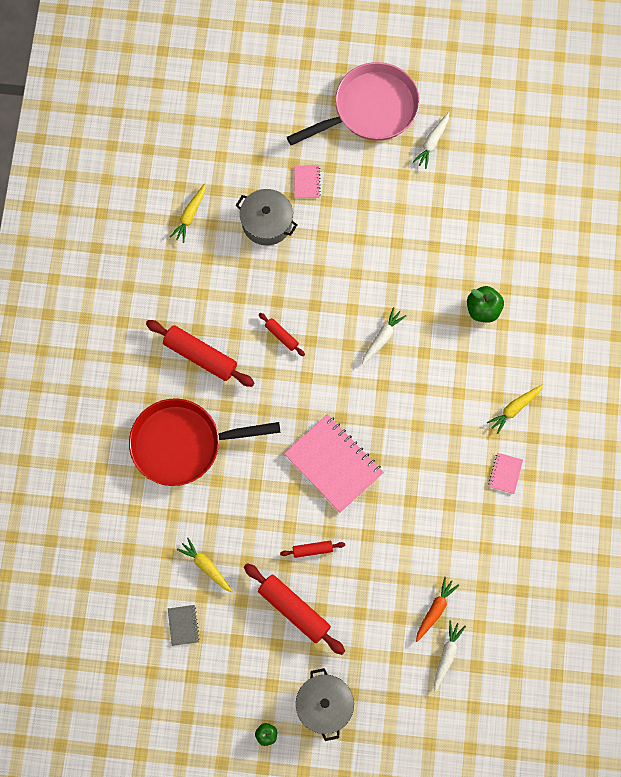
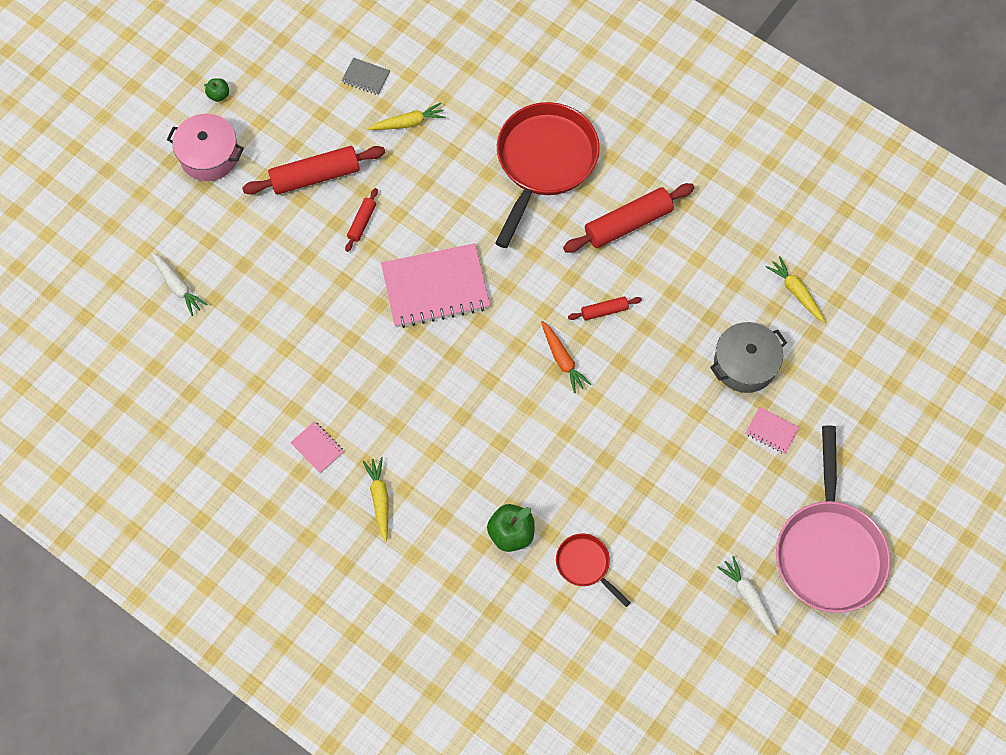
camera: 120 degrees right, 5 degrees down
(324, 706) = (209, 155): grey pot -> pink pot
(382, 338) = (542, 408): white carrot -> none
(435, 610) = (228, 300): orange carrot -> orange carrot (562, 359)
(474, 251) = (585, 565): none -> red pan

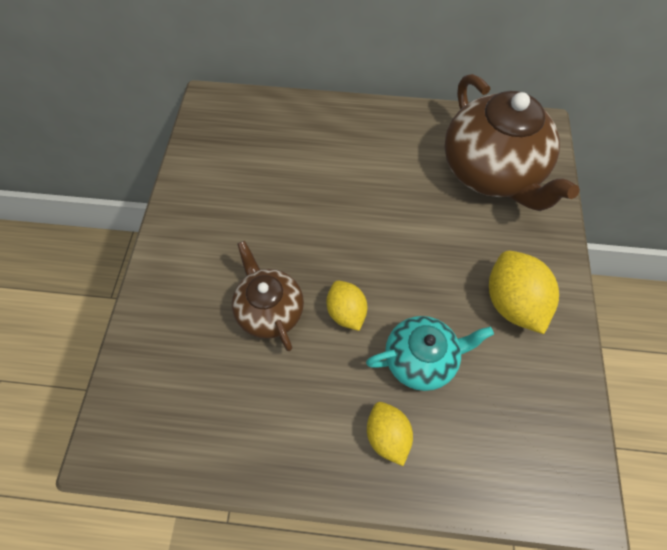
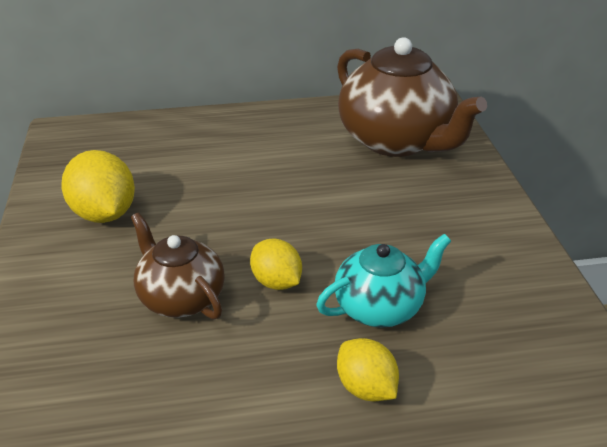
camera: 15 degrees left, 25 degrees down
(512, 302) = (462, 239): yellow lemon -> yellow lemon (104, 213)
################
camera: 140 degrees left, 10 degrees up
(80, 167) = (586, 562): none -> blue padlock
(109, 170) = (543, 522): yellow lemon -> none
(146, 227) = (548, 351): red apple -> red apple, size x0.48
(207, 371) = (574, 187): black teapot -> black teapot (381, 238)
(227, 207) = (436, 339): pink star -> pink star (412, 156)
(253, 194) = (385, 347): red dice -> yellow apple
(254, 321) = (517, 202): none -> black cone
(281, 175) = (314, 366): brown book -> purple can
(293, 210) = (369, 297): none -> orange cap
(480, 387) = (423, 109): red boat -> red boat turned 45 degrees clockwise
################
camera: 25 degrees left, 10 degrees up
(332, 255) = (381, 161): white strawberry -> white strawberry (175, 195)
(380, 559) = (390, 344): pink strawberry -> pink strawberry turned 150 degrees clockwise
################
#### Work instruction:
Using the material above, transcribe exactly the lines from the line with "(207, 371) = (574, 187): black" to the line with "(281, 175) = (314, 366): brown"; both count, and nothing else goes in.

#### Solution below:
(207, 371) = (574, 187): black teapot -> black teapot (381, 238)
(227, 207) = (436, 339): pink star -> pink star (412, 156)
(253, 194) = (385, 347): red dice -> yellow apple
(254, 321) = (517, 202): none -> black cone
(281, 175) = (314, 366): brown book -> purple can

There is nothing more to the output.